- **What needs to be done**: Copy the final lines exactly, starting at the one that contains "turquoise lamp: 2 -> 4" and ending with the last line of the listing below. Pictures are not part of the copy.

_ _ _ _ _

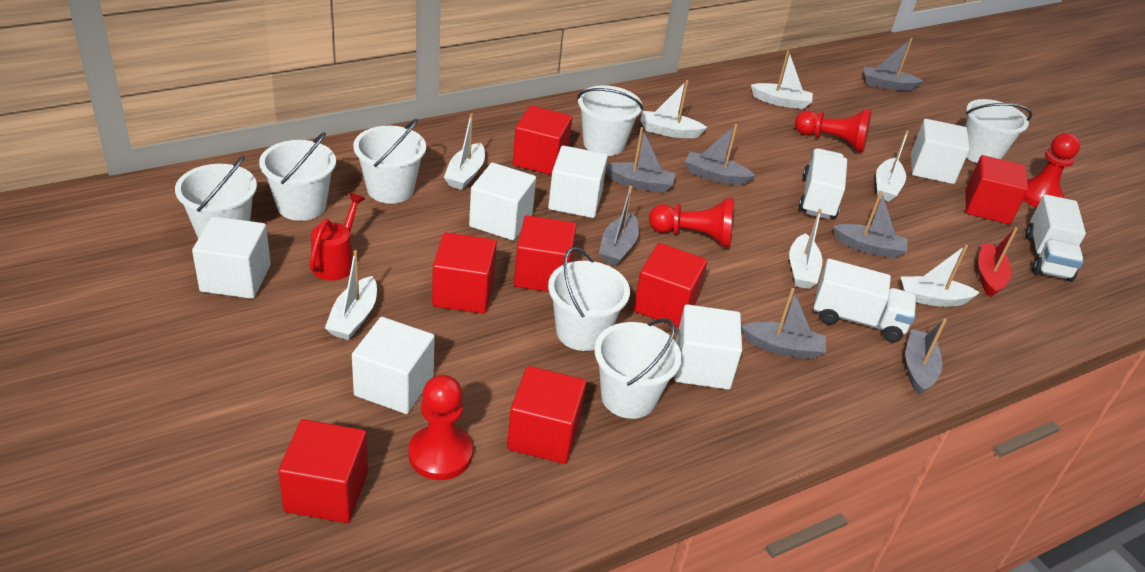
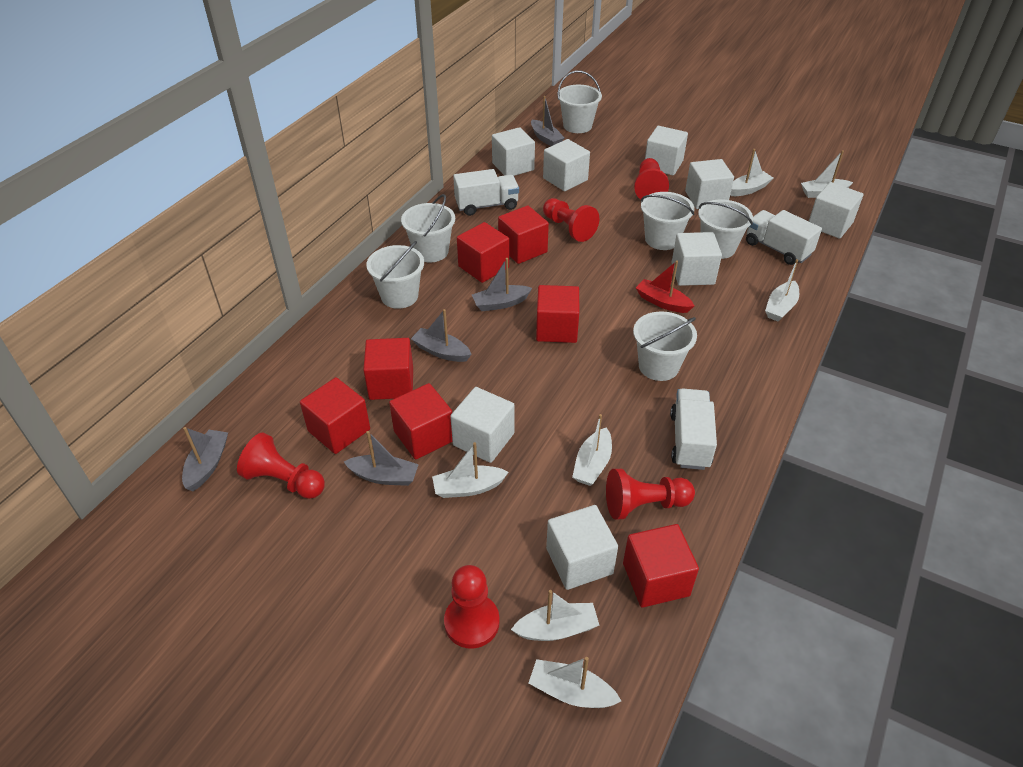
grey boat: 7 -> 5
red pawn: 4 -> 5
red watering can: 1 -> 0
white bucket: 7 -> 6
white cube: 6 -> 8

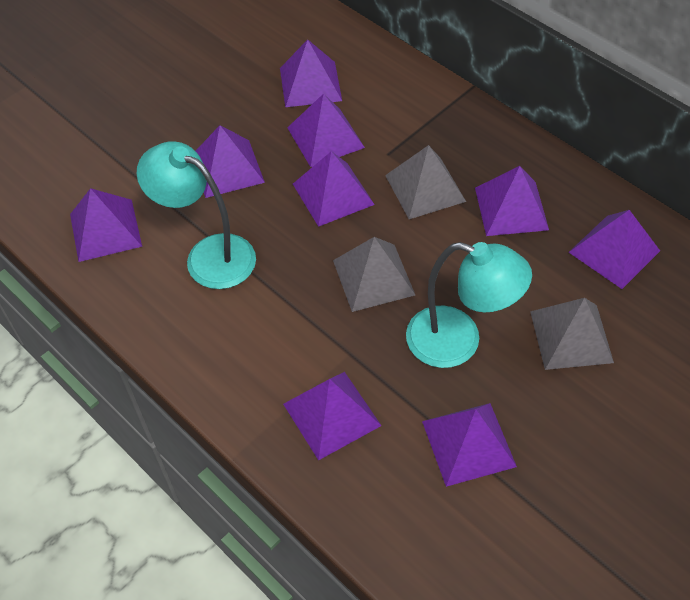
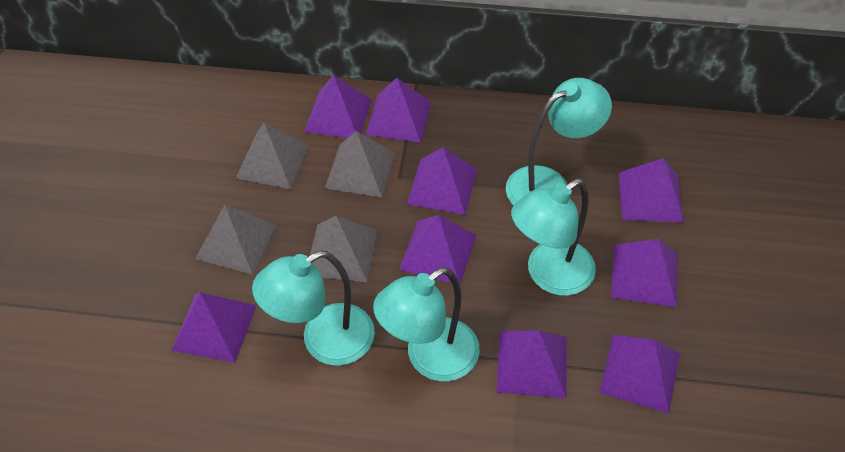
grey pyramid: 3 -> 4
turquoise lamp: 2 -> 4

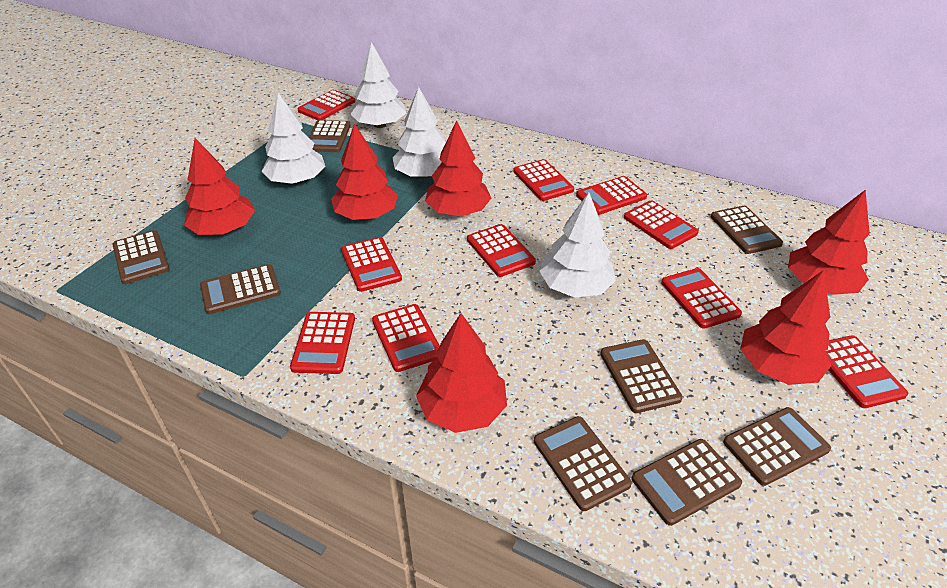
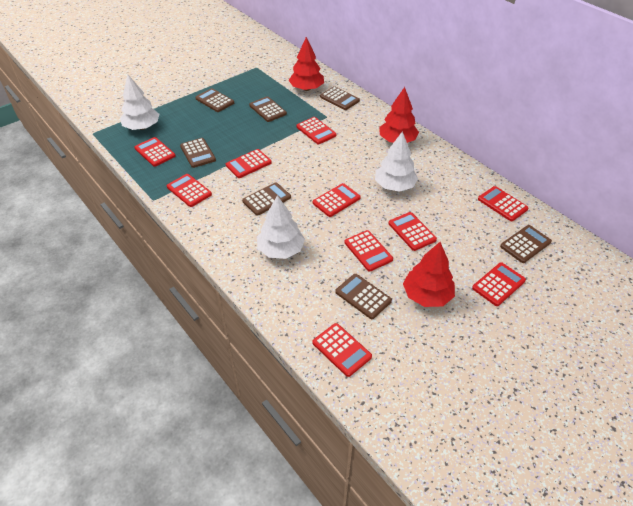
brown calculator: 8 -> 7
red tree: 6 -> 3
white tree: 4 -> 3

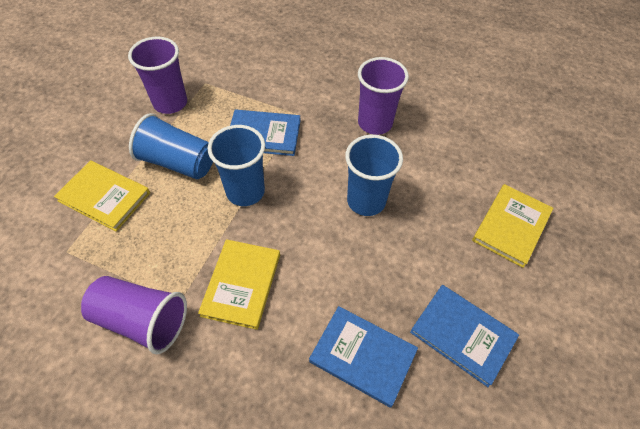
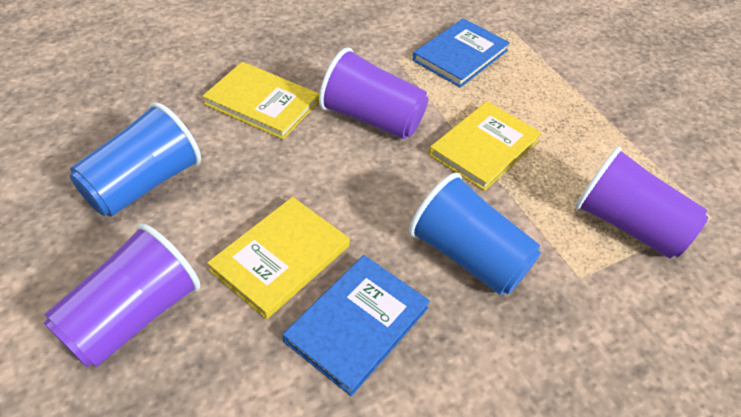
blue book: 3 -> 2
blue cup: 3 -> 2

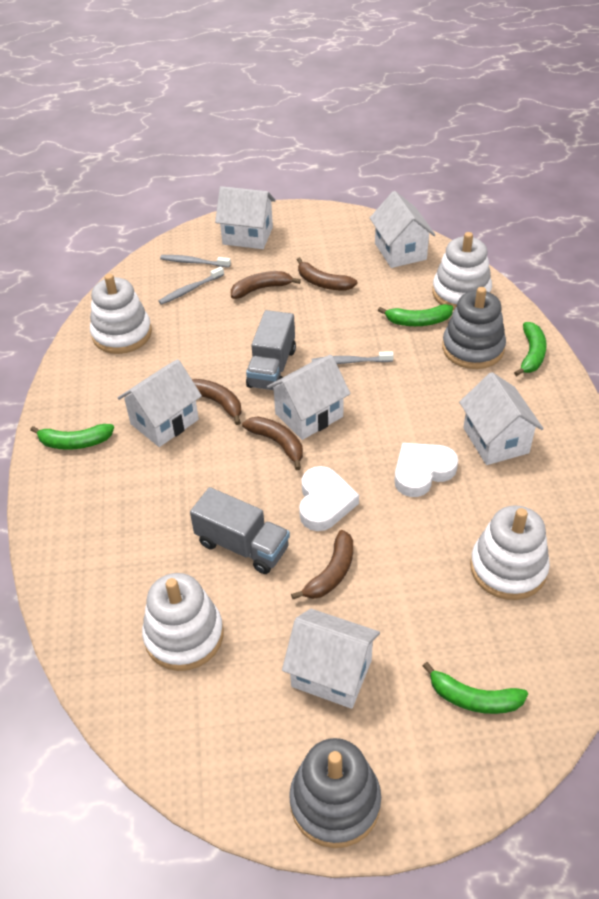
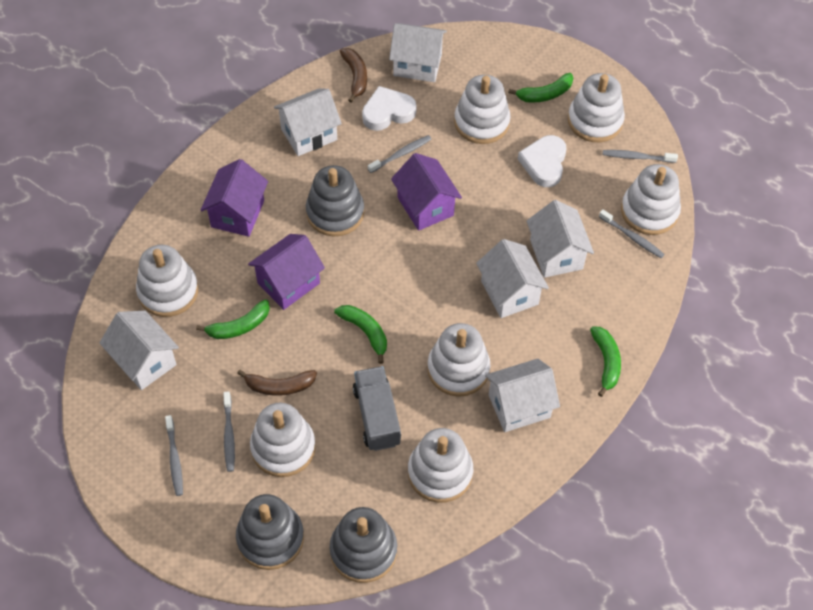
brown banana: 5 -> 2
grey stacking toy: 2 -> 3
grey toothbrush: 3 -> 5
grey truck: 2 -> 1
purple house: 0 -> 3
white stacking toy: 4 -> 7

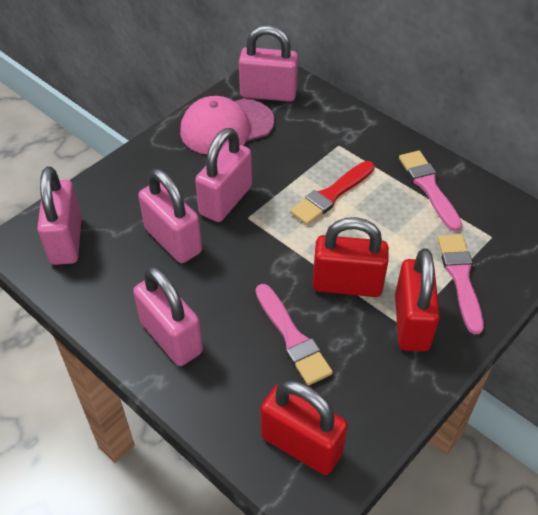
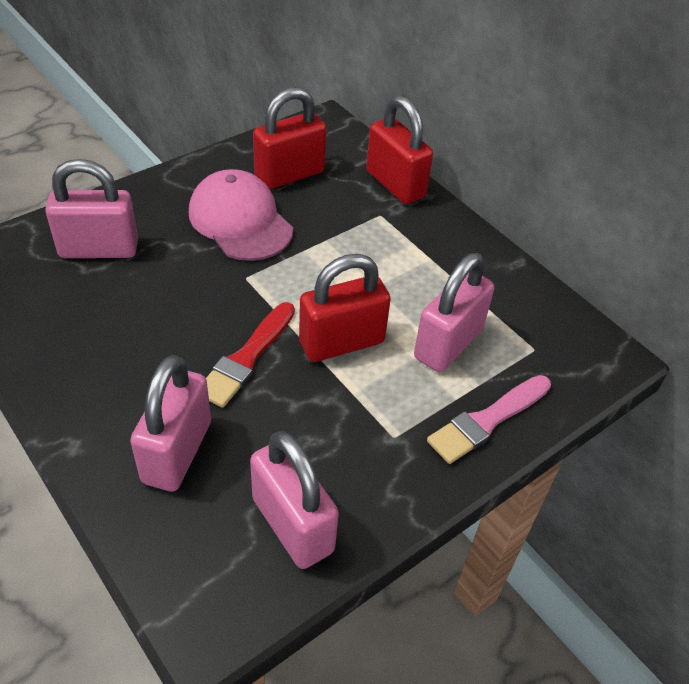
pink brush: 3 -> 1
pink padlock: 5 -> 4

_ _ _ _ _

- **Task response**:
turquoise lamp: 2 -> 4

brown calculator: 8 -> 7
red tree: 6 -> 3
white tree: 4 -> 3

blue book: 3 -> 2
blue cup: 3 -> 2

brown banana: 5 -> 2
grey stacking toy: 2 -> 3
grey toothbrush: 3 -> 5
grey truck: 2 -> 1
purple house: 0 -> 3
white stacking toy: 4 -> 7

pink brush: 3 -> 1
pink padlock: 5 -> 4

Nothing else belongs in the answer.